***** Supplied material

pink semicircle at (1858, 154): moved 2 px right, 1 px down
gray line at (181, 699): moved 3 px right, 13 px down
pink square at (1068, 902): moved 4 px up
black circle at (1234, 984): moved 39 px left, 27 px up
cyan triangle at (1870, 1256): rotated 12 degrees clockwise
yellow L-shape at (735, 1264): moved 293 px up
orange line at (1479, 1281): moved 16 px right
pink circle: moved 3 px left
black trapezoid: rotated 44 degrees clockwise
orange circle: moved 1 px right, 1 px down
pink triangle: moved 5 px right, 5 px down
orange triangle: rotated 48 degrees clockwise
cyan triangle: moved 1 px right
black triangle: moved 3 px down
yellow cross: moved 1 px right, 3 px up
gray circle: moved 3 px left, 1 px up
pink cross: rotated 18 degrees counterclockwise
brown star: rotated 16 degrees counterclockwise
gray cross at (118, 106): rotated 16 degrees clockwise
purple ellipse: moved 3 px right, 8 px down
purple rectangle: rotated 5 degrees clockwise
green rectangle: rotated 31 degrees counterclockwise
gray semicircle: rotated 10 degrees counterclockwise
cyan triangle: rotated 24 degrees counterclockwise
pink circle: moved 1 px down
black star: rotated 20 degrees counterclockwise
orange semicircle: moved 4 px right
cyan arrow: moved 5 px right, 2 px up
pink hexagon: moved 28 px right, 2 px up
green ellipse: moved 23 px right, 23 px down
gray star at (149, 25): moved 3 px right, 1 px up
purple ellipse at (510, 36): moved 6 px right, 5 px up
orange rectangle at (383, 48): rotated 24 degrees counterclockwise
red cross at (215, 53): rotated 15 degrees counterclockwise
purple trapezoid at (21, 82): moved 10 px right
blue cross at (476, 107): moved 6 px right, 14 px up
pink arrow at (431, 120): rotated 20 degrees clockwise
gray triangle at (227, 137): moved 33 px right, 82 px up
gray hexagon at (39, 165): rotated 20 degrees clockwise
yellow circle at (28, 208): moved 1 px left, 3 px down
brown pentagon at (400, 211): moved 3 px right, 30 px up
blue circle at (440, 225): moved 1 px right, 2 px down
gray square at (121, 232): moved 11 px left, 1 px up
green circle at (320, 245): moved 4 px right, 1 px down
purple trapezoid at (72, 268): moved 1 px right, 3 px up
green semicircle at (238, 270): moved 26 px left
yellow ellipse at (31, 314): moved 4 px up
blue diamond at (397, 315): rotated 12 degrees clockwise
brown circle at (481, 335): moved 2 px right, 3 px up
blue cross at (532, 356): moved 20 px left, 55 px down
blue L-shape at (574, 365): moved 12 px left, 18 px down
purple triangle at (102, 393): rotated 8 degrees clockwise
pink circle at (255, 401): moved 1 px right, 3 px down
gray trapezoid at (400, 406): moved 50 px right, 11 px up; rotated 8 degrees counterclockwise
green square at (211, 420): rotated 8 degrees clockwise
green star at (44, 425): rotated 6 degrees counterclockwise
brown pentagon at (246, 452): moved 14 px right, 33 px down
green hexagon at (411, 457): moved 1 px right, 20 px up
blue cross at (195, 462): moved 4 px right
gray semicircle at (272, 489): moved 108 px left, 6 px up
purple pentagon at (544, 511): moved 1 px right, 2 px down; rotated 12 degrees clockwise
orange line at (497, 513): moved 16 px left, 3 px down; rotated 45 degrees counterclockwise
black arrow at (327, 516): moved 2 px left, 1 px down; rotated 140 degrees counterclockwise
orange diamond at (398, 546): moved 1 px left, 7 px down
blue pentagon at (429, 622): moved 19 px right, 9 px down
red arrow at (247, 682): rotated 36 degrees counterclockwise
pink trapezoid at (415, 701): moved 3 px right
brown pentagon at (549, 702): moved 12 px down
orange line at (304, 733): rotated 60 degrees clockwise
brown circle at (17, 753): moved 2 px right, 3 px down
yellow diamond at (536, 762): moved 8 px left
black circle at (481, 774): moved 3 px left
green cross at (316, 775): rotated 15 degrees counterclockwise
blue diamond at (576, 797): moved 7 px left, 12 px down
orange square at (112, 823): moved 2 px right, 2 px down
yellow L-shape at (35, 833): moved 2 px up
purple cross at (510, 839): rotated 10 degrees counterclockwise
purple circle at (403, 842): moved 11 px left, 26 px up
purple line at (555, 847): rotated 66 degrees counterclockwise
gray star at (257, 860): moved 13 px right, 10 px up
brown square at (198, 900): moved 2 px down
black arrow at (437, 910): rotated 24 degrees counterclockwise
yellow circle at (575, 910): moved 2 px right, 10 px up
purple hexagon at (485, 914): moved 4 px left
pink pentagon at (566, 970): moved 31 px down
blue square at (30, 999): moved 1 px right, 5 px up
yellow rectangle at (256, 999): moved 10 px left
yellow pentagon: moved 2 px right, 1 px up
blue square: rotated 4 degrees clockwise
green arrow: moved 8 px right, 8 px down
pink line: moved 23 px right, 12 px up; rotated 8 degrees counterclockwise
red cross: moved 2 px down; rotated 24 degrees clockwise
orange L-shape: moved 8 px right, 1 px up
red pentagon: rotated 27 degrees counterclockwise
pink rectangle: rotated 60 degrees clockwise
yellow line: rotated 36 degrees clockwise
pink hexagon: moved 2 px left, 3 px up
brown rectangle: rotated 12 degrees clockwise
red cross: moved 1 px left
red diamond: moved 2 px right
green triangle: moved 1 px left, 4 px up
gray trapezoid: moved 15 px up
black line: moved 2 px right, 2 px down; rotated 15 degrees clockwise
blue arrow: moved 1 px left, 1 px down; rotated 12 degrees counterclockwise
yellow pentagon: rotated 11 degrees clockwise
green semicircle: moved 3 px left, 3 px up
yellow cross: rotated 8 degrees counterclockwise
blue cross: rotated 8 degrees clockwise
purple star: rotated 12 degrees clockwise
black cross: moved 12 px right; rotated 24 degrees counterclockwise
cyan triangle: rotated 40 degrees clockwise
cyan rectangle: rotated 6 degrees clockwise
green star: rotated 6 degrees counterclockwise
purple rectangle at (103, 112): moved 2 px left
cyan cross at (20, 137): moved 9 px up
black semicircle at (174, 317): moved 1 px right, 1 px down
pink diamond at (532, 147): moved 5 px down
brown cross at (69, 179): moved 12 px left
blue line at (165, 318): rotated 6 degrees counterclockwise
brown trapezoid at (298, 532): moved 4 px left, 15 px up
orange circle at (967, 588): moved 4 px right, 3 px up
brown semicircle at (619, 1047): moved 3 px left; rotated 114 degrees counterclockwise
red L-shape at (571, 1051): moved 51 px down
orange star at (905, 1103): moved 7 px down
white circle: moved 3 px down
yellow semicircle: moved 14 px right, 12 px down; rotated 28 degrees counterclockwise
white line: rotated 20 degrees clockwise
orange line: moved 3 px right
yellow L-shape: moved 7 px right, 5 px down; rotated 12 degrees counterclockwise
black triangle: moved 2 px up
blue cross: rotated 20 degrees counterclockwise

**********

## Work item
Starting at the first line of the records above, please copy every line exactly through the line containing "green ellipse: moved 23 px right, 23 px down", and stop there.

## Response for this exercise
pink semicircle at (1858, 154): moved 2 px right, 1 px down
gray line at (181, 699): moved 3 px right, 13 px down
pink square at (1068, 902): moved 4 px up
black circle at (1234, 984): moved 39 px left, 27 px up
cyan triangle at (1870, 1256): rotated 12 degrees clockwise
yellow L-shape at (735, 1264): moved 293 px up
orange line at (1479, 1281): moved 16 px right
pink circle: moved 3 px left
black trapezoid: rotated 44 degrees clockwise
orange circle: moved 1 px right, 1 px down
pink triangle: moved 5 px right, 5 px down
orange triangle: rotated 48 degrees clockwise
cyan triangle: moved 1 px right
black triangle: moved 3 px down
yellow cross: moved 1 px right, 3 px up
gray circle: moved 3 px left, 1 px up
pink cross: rotated 18 degrees counterclockwise
brown star: rotated 16 degrees counterclockwise
gray cross at (118, 106): rotated 16 degrees clockwise
purple ellipse: moved 3 px right, 8 px down
purple rectangle: rotated 5 degrees clockwise
green rectangle: rotated 31 degrees counterclockwise
gray semicircle: rotated 10 degrees counterclockwise
cyan triangle: rotated 24 degrees counterclockwise
pink circle: moved 1 px down
black star: rotated 20 degrees counterclockwise
orange semicircle: moved 4 px right
cyan arrow: moved 5 px right, 2 px up
pink hexagon: moved 28 px right, 2 px up
green ellipse: moved 23 px right, 23 px down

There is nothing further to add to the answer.